Segment Start: Working data

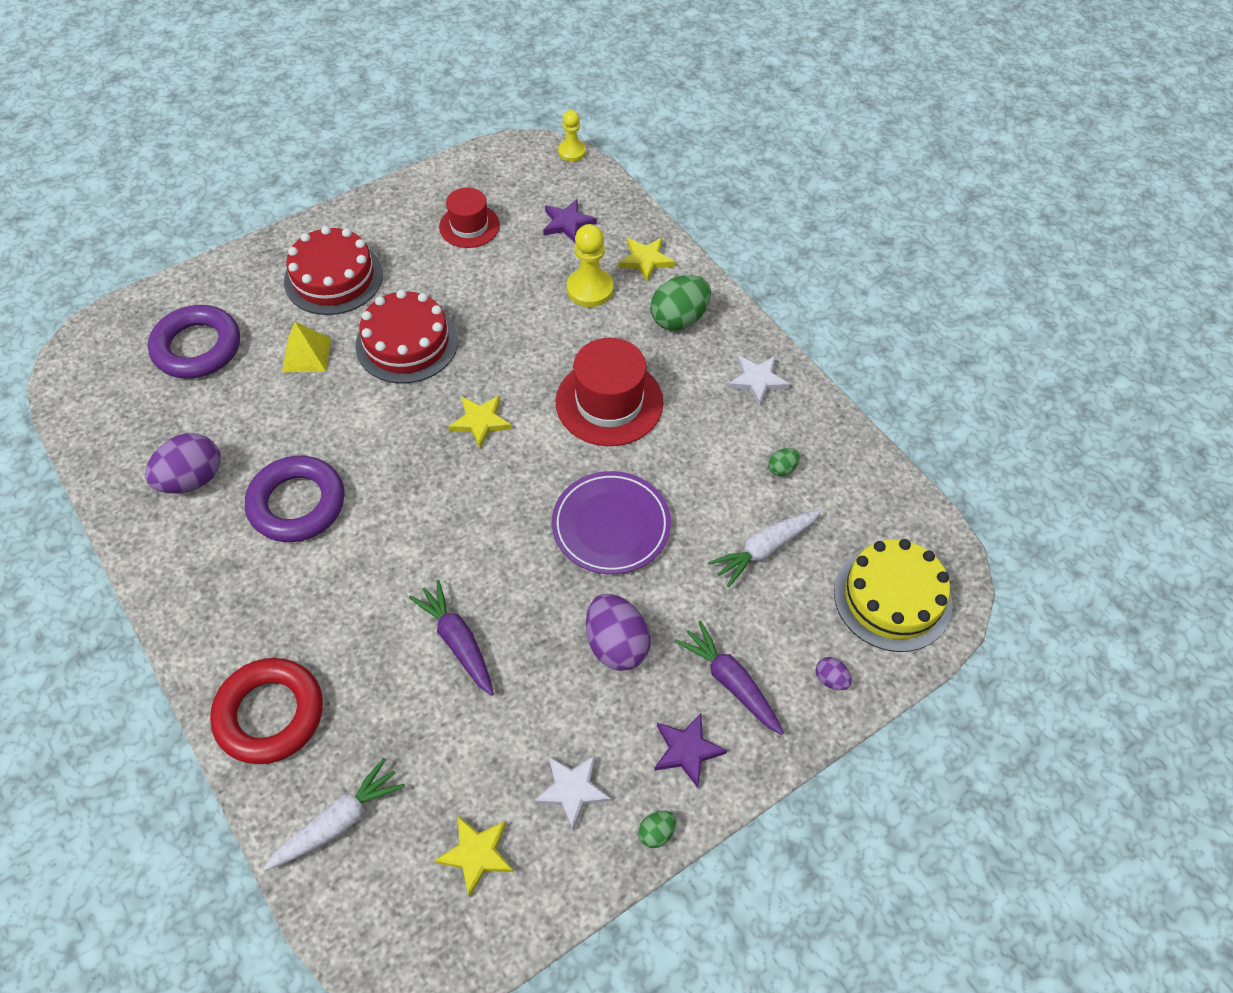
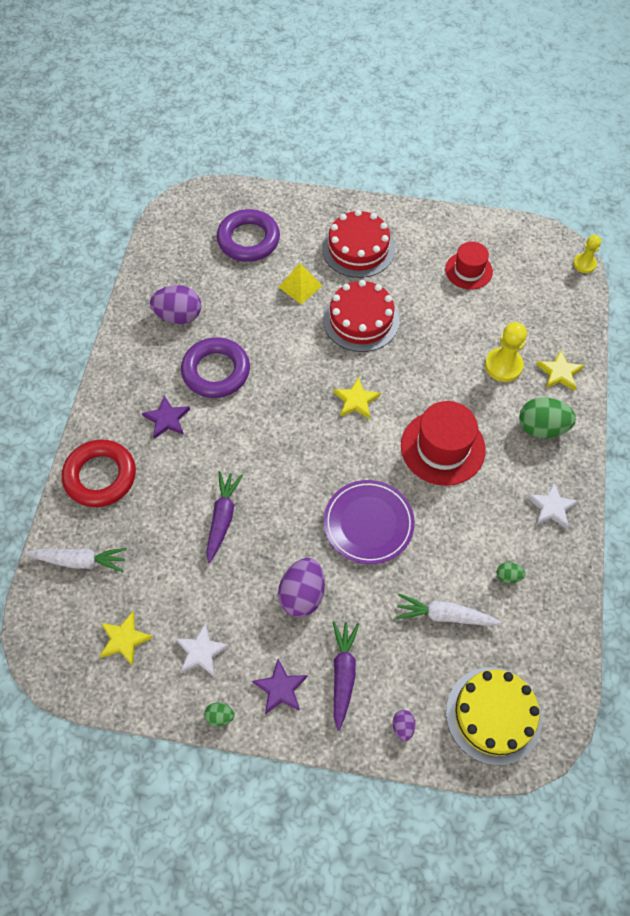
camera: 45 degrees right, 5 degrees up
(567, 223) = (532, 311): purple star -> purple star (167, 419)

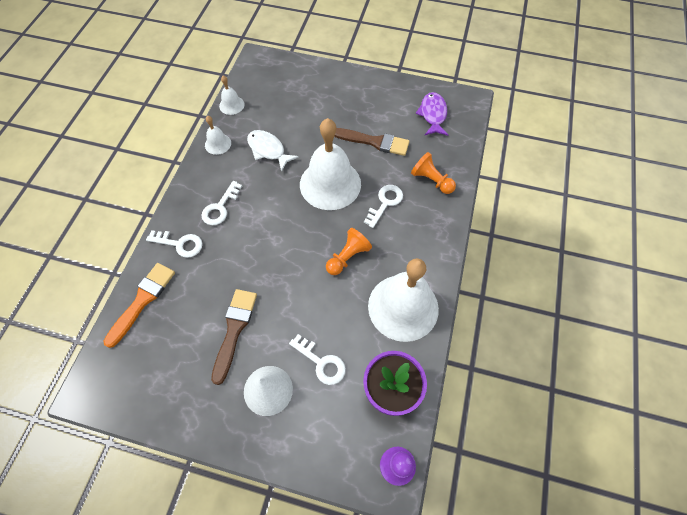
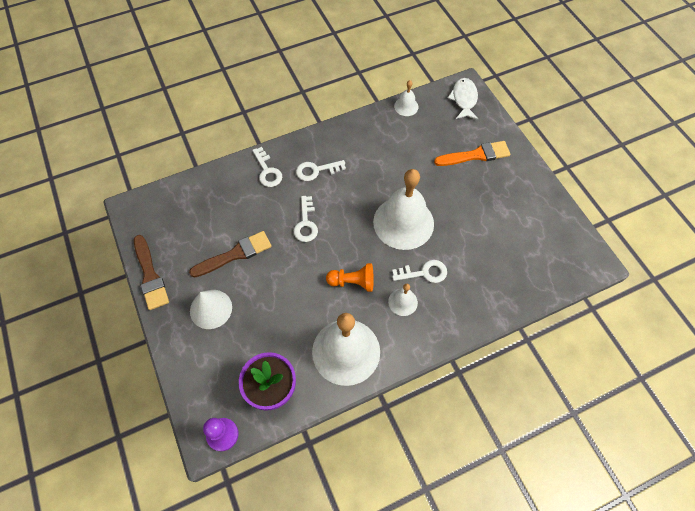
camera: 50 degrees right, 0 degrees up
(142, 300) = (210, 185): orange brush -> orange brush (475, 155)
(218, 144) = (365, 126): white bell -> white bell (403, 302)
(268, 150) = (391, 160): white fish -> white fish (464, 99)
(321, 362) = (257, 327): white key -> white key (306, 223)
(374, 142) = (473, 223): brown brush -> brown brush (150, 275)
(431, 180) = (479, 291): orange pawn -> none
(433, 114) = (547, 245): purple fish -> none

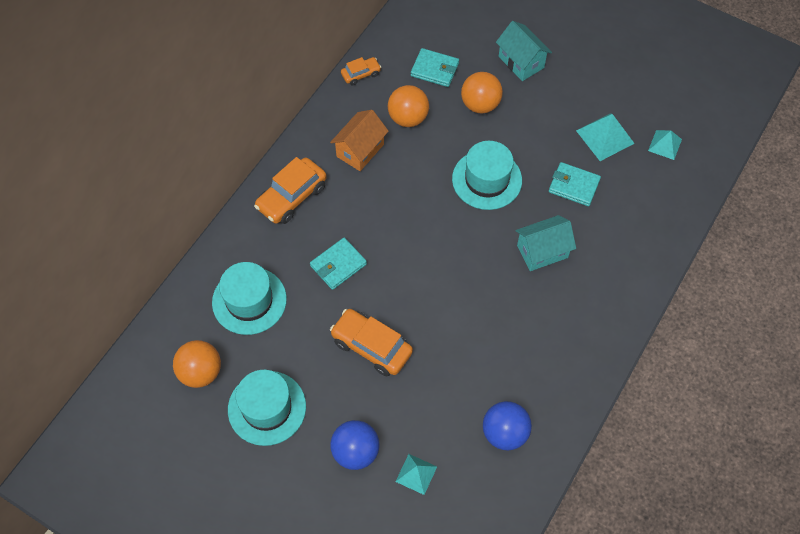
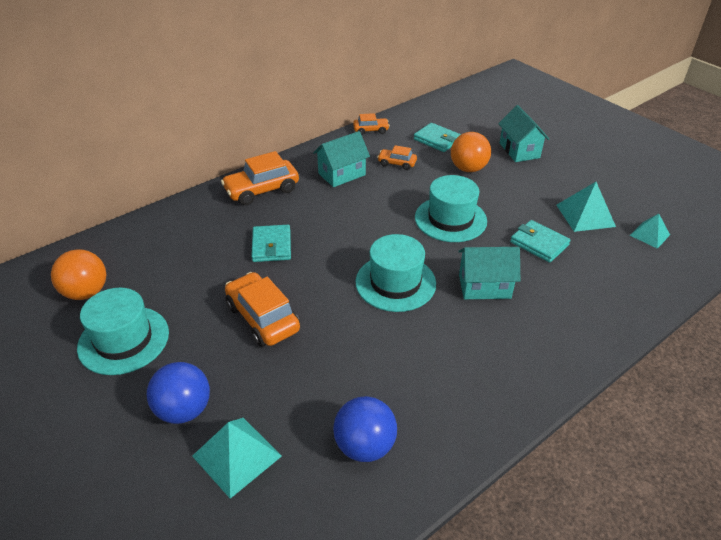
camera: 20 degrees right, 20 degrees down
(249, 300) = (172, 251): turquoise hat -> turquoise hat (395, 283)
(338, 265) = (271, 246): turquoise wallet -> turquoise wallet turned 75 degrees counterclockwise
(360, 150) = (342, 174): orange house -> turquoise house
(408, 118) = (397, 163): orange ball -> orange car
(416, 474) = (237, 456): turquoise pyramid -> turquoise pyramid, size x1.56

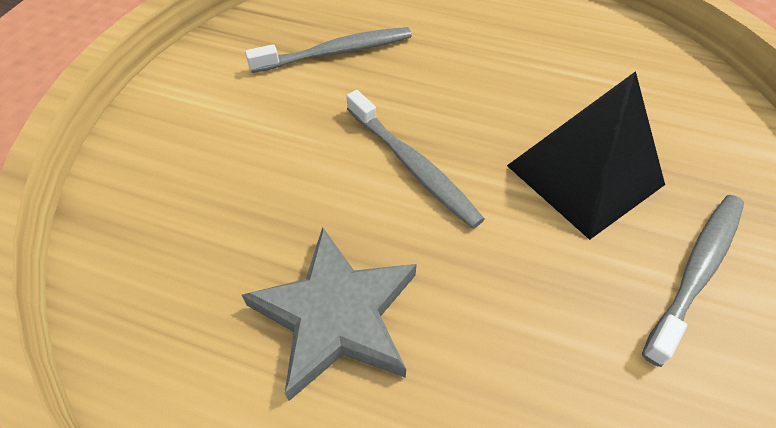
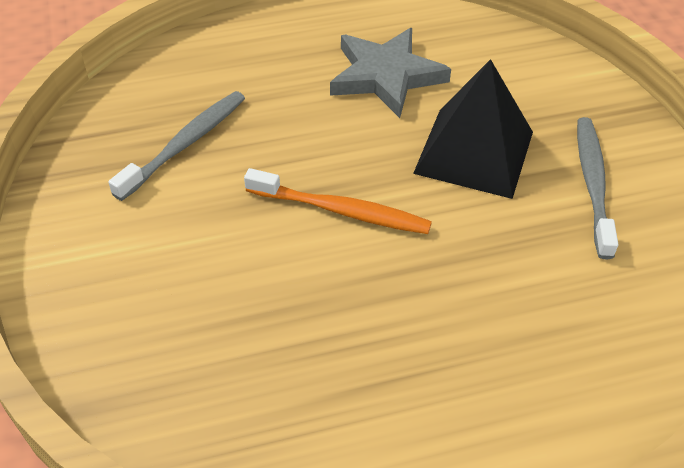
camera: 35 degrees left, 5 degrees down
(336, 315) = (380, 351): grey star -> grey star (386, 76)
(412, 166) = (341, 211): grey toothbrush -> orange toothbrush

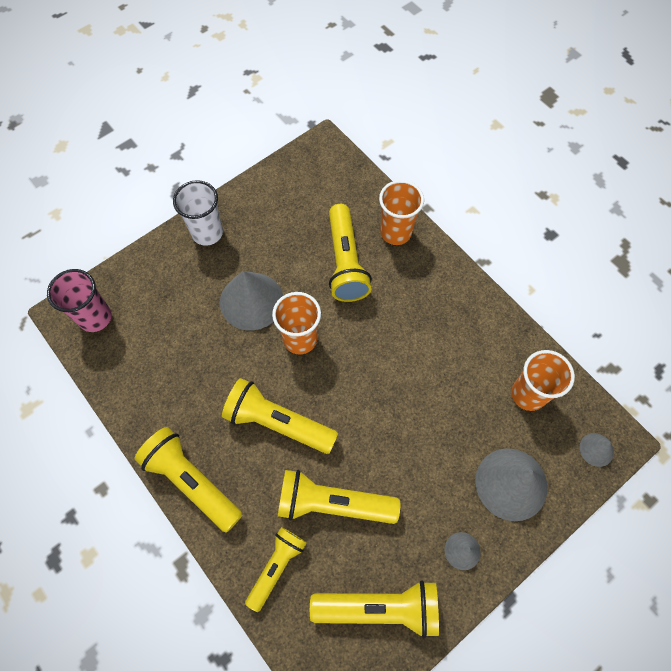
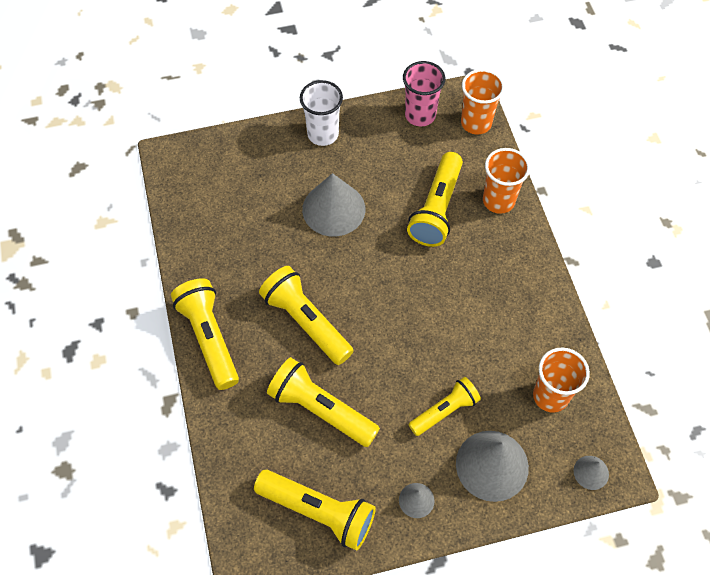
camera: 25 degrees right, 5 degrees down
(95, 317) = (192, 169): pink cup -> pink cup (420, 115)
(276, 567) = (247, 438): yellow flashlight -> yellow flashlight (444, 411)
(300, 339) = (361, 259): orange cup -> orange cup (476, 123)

Segment End: Working data

Work required:
Any picture in the material is to be left out, and everything else is to be retyped as is.

Task output:
camera: 45 degrees right, 5 degrees up
(567, 223) = (532, 311): purple star -> purple star (167, 419)

camera: 50 degrees right, 0 degrees up
(142, 300) = (210, 185): orange brush -> orange brush (475, 155)
(218, 144) = (365, 126): white bell -> white bell (403, 302)
(268, 150) = (391, 160): white fish -> white fish (464, 99)
(321, 362) = (257, 327): white key -> white key (306, 223)
(374, 142) = (473, 223): brown brush -> brown brush (150, 275)
(431, 180) = (479, 291): orange pawn -> none
(433, 114) = (547, 245): purple fish -> none

camera: 20 degrees right, 20 degrees down
(249, 300) = (172, 251): turquoise hat -> turquoise hat (395, 283)
(338, 265) = (271, 246): turquoise wallet -> turquoise wallet turned 75 degrees counterclockwise
(360, 150) = (342, 174): orange house -> turquoise house
(408, 118) = (397, 163): orange ball -> orange car
(416, 474) = (237, 456): turquoise pyramid -> turquoise pyramid, size x1.56

camera: 35 degrees left, 5 degrees down
(336, 315) = (380, 351): grey star -> grey star (386, 76)
(412, 166) = (341, 211): grey toothbrush -> orange toothbrush

camera: 25 degrees right, 5 degrees down
(95, 317) = (192, 169): pink cup -> pink cup (420, 115)
(276, 567) = (247, 438): yellow flashlight -> yellow flashlight (444, 411)
(300, 339) = (361, 259): orange cup -> orange cup (476, 123)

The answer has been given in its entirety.